● Requirement:
Every line of the data that contains the string "purple" must be copied.

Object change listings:
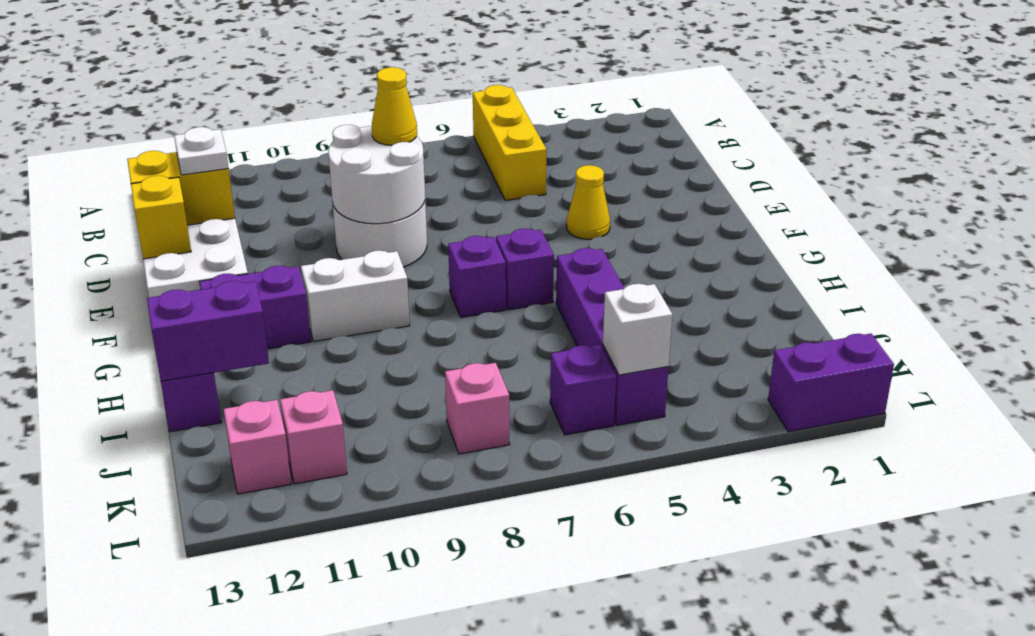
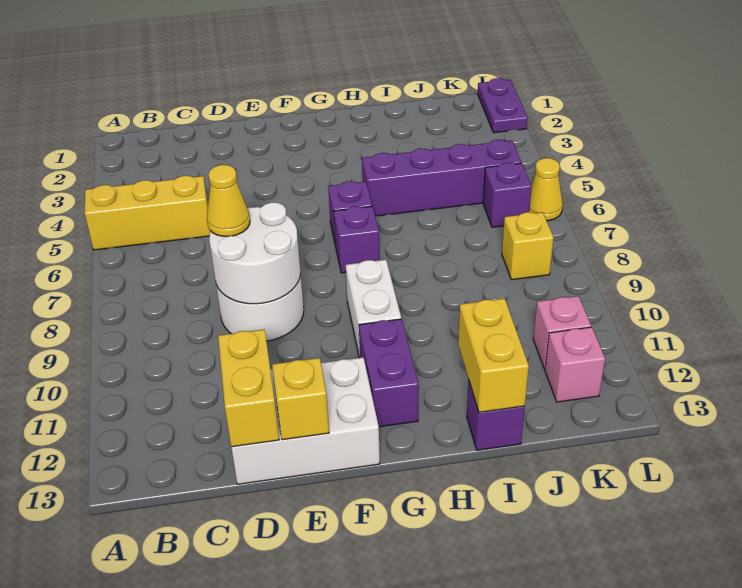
white plate D12 level 3 -> none
yellow cone E4 level 1 -> yellow cone L6 level 1
purple brick I12:I13 level 2 -> yellow brick I12:I13 level 2
white brick K5 level 2 -> none
pink brick K8 level 1 -> yellow brick K8 level 1
purple brick L1:L2 level 1 -> purple plate L1:L2 level 1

● Written solution:
purple brick I12:I13 level 2 -> yellow brick I12:I13 level 2
purple brick L1:L2 level 1 -> purple plate L1:L2 level 1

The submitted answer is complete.